• Exercise aim
Verbatim output of the lines below is required, with the images omitted.

....

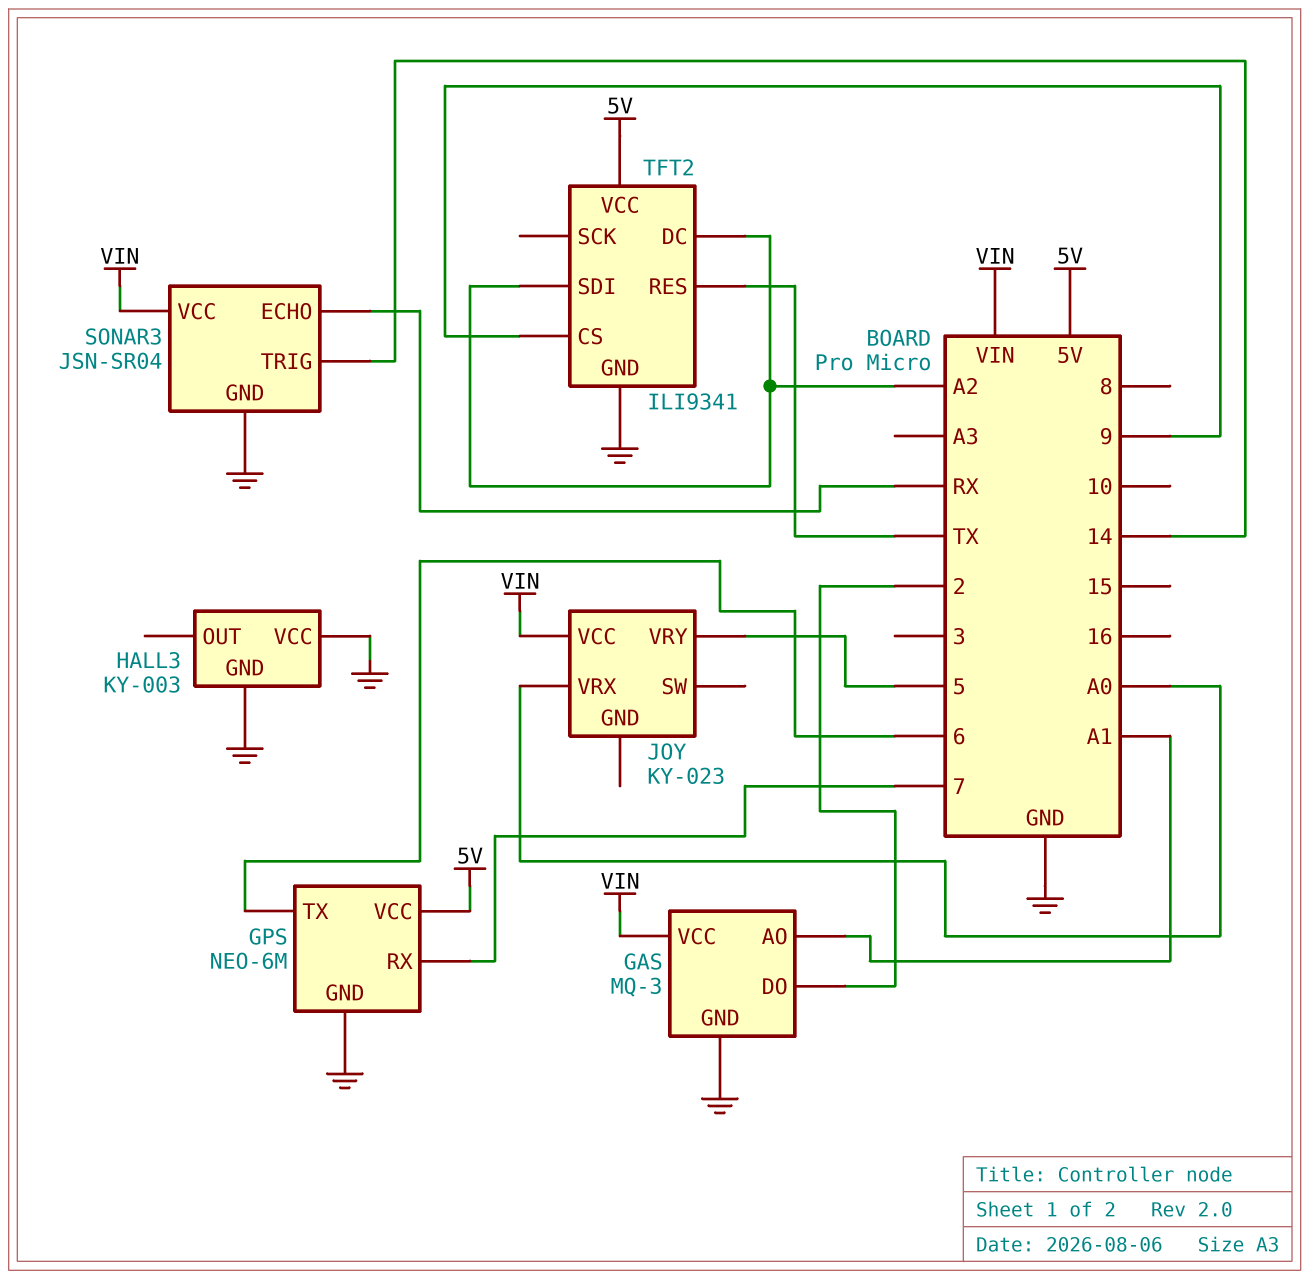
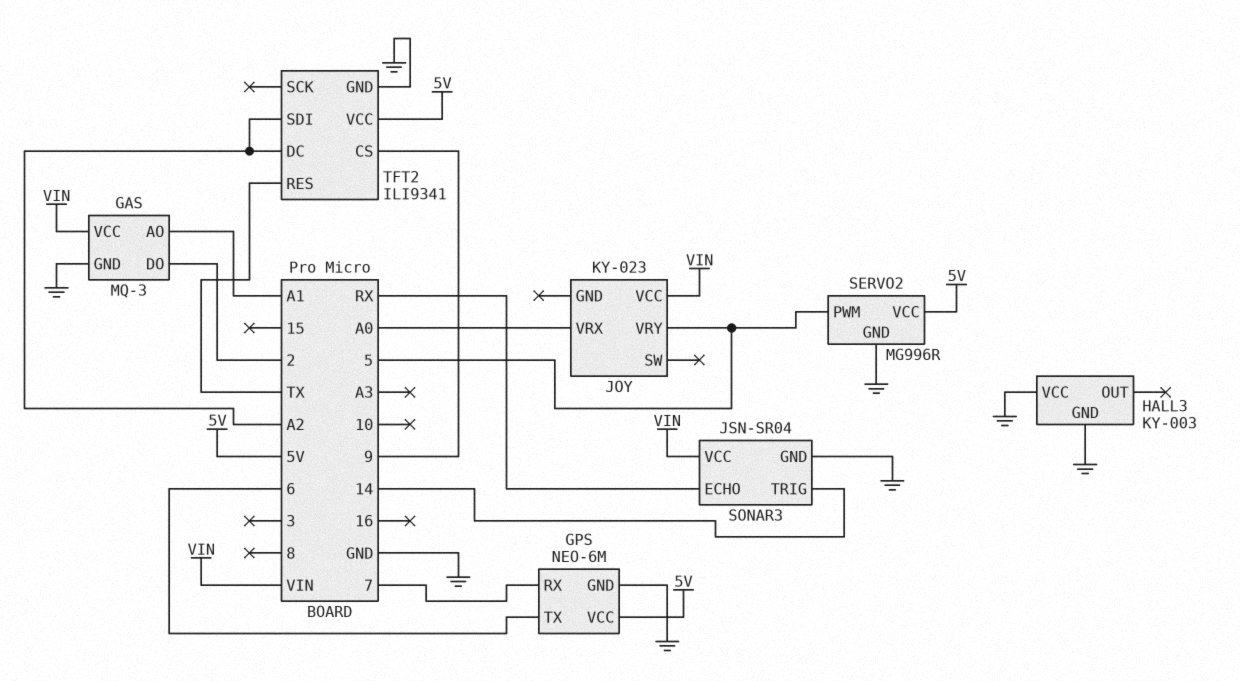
SERVO2: none -> MG996R
SERVO2 pin GND: none -> GND
SERVO2 pin PWM: none -> 5
SERVO2 pin VCC: none -> 5V

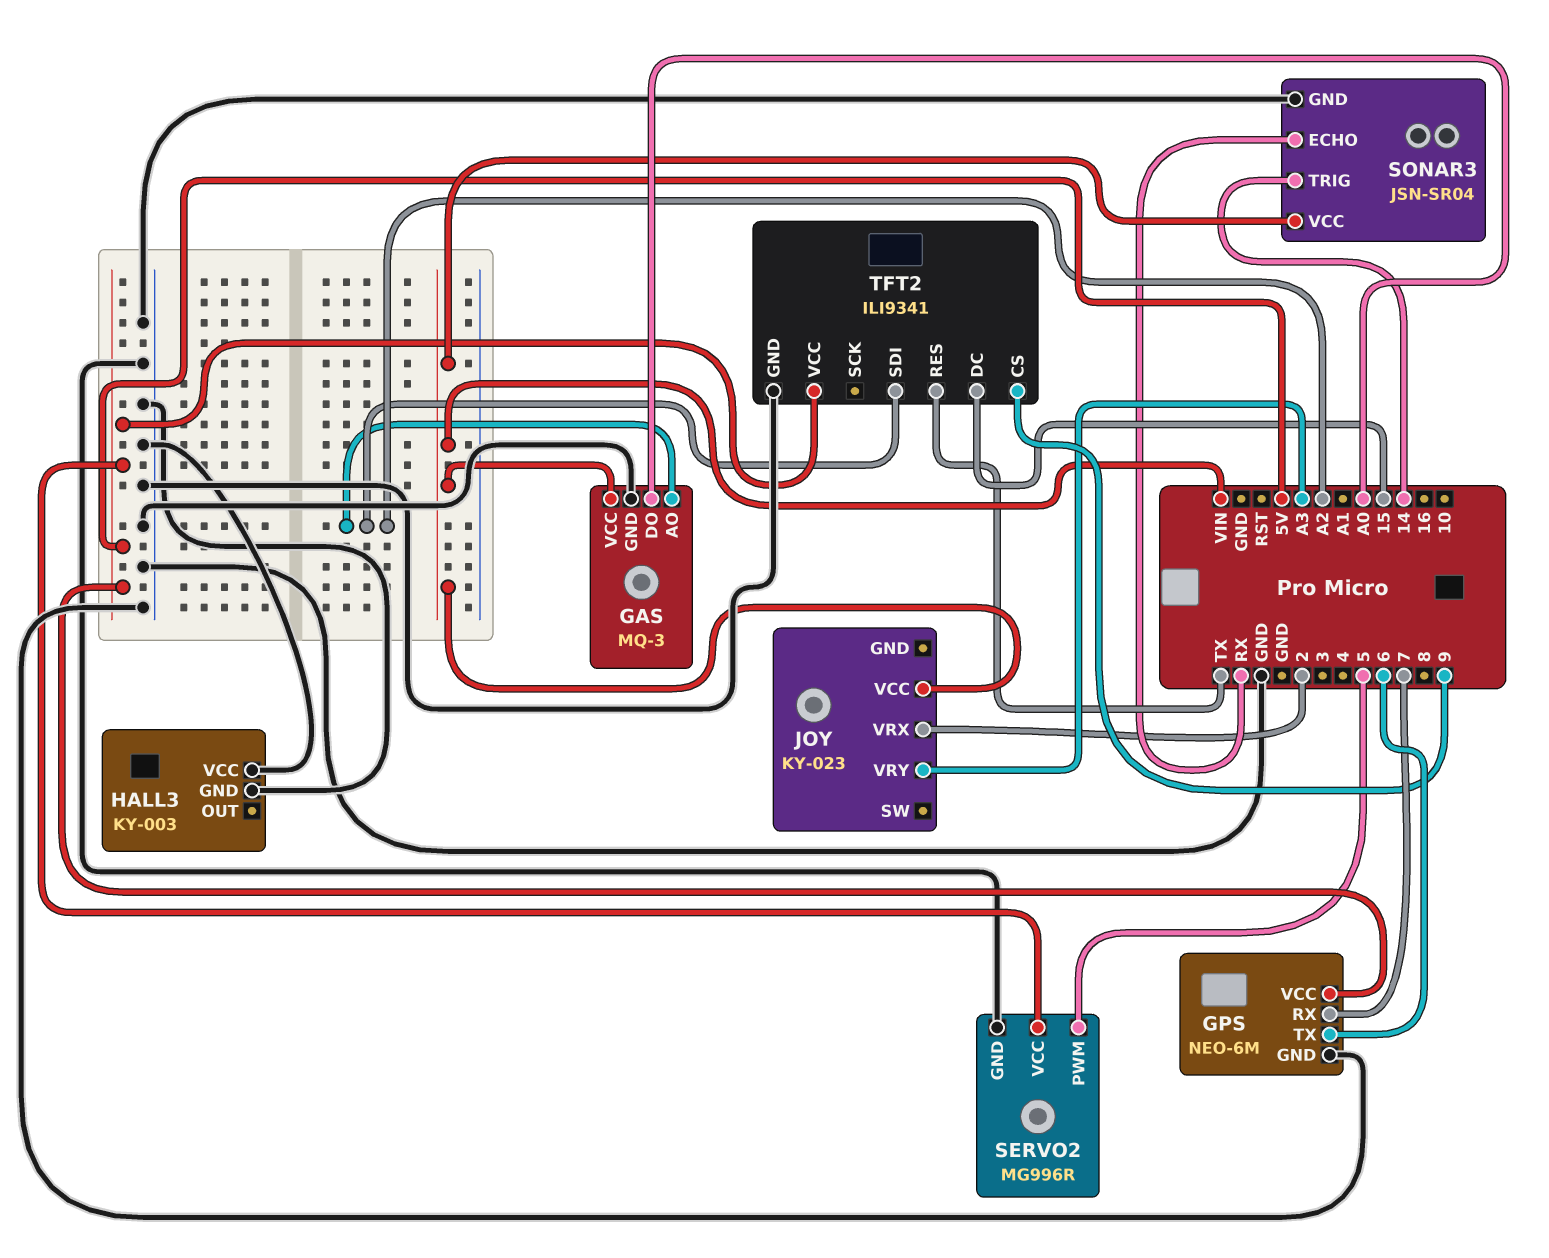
GAS pin AO: A1 -> A2
GAS pin DO: 2 -> A0
JOY pin VRX: A0 -> 2
JOY pin VRY: 5 -> A3
TFT2 pin DC: A2 -> 15

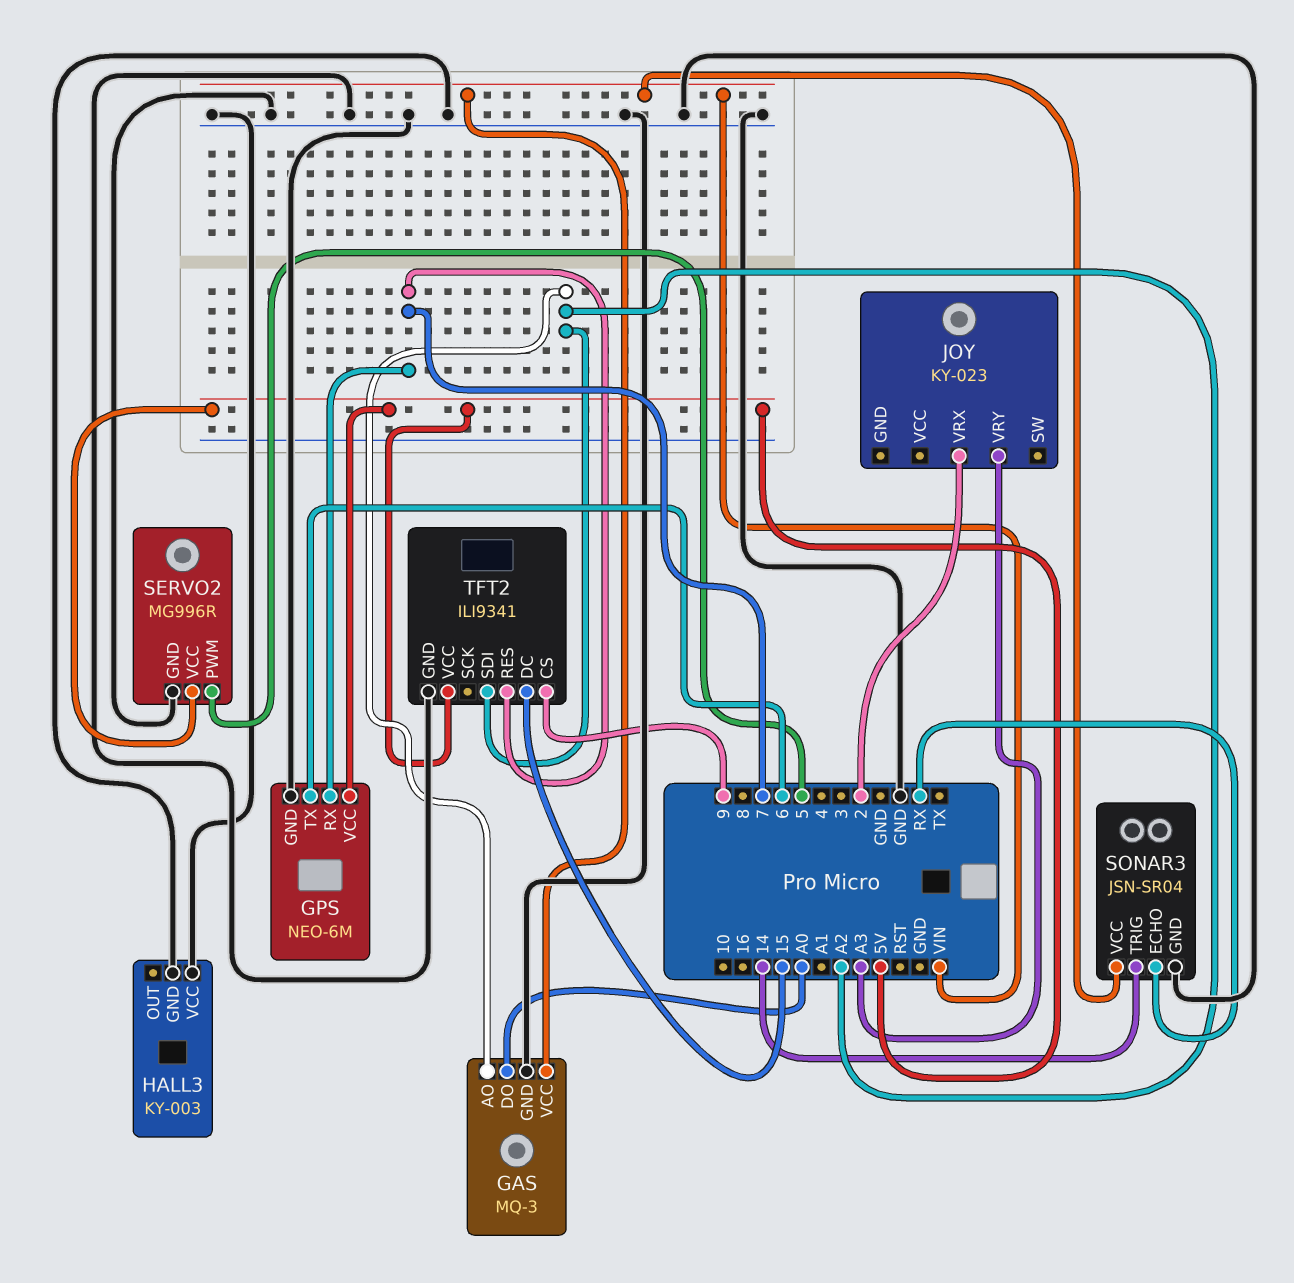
JOY pin VCC: VIN -> none
TFT2 pin RES: TX -> 7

....

• Answer to the exercise
SERVO2: none -> MG996R
SERVO2 pin GND: none -> GND
SERVO2 pin PWM: none -> 5
SERVO2 pin VCC: none -> 5V

GAS pin AO: A1 -> A2
GAS pin DO: 2 -> A0
JOY pin VRX: A0 -> 2
JOY pin VRY: 5 -> A3
TFT2 pin DC: A2 -> 15

JOY pin VCC: VIN -> none
TFT2 pin RES: TX -> 7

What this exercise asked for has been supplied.